* start RECORDS TO PROCESS *

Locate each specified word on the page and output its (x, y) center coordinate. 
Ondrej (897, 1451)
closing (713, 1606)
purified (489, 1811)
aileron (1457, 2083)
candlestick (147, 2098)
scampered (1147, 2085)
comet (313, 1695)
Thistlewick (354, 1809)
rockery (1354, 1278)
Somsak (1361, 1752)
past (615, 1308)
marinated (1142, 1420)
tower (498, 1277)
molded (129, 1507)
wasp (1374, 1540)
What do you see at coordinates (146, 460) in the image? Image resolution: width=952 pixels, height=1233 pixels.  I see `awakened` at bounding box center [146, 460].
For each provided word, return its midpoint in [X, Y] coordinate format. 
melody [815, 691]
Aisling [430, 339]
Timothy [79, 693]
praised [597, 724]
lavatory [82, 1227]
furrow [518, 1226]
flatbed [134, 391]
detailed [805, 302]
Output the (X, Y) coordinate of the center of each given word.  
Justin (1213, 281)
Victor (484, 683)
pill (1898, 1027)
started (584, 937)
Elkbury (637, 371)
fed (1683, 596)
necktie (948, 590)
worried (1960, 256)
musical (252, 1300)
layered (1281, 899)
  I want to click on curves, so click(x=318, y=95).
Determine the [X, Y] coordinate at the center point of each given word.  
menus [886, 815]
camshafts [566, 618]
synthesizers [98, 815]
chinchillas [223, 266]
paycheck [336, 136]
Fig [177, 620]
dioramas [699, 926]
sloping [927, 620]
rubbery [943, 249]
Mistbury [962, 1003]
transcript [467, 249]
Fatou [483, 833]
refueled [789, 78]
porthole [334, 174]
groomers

* end RECORDS TO PROCESS *

EXERCISE REQUIREMENTS — Copy out the lines from the line with "lavatory [82, 1227]" to the line with "necktie (948, 590)", both ends included. Leave the requests as they are, but multiply every coordinate in the answers by 1.7 and round to whole numbers, with halves rounded up.

CORRECT RESULT —
lavatory [139, 2086]
furrow [881, 2084]
flatbed [228, 665]
detailed [1369, 513]
Output the (X, Y) coordinate of the center of each given word.  
Justin (2062, 478)
Victor (823, 1161)
pill (3227, 1746)
started (993, 1593)
Elkbury (1083, 631)
fed (2861, 1013)
necktie (1612, 1003)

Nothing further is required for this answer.